TASK BRIEF: Edit the lines starting at the one containing "The matte red fire helmet at center is" and ending at the one containing "Which is more" so that "black rubber sandal" becomes "brown leather boot", with everything else unchanged. Give back only those lines.

DATA:
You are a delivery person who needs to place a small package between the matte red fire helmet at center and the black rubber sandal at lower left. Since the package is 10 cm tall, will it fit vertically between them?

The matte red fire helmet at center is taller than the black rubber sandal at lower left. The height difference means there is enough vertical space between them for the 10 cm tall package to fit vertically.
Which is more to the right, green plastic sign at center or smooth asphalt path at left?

* * *

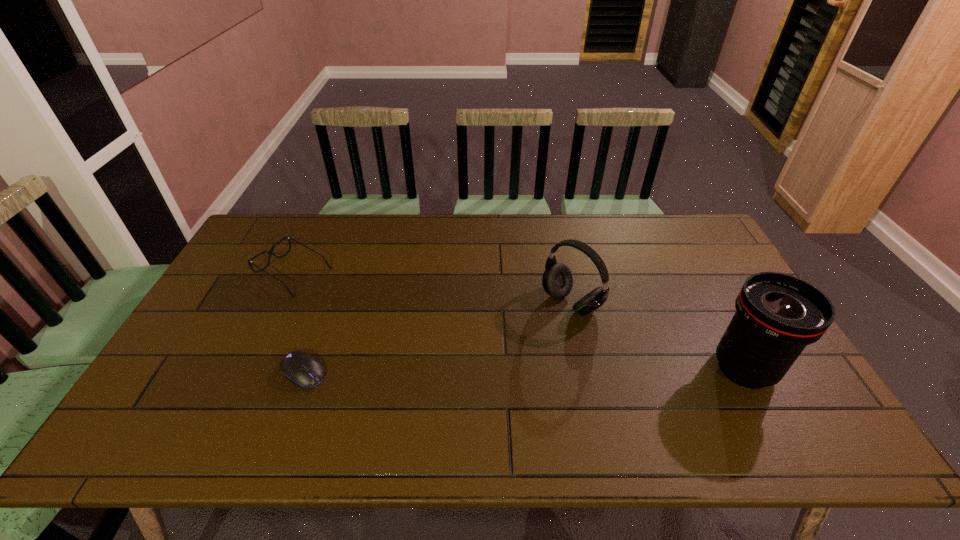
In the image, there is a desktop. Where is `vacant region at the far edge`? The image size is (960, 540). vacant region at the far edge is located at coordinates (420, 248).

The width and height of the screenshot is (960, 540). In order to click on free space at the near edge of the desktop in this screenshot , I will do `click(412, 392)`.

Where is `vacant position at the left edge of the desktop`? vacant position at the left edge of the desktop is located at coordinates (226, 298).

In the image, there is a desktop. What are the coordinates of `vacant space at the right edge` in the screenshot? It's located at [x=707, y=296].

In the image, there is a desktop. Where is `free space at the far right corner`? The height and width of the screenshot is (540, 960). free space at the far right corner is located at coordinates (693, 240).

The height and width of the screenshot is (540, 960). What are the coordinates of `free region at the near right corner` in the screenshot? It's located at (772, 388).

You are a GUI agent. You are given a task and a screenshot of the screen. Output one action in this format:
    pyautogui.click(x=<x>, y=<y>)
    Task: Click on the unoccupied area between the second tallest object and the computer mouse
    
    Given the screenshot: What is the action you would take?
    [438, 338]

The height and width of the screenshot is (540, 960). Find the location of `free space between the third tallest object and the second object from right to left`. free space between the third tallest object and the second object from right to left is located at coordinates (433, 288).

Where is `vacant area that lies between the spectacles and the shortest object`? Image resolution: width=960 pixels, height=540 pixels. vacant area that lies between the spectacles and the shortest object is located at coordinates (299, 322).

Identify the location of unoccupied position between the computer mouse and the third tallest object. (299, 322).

SOLUTION FOR THIS EXERCISE:
The matte red fire helmet at center is taller than the brown leather boot at lower left. The height difference means there is enough vertical space between them for the 10 cm tall package to fit vertically.
Which is more to the right, green plastic sign at center or smooth asphalt path at left?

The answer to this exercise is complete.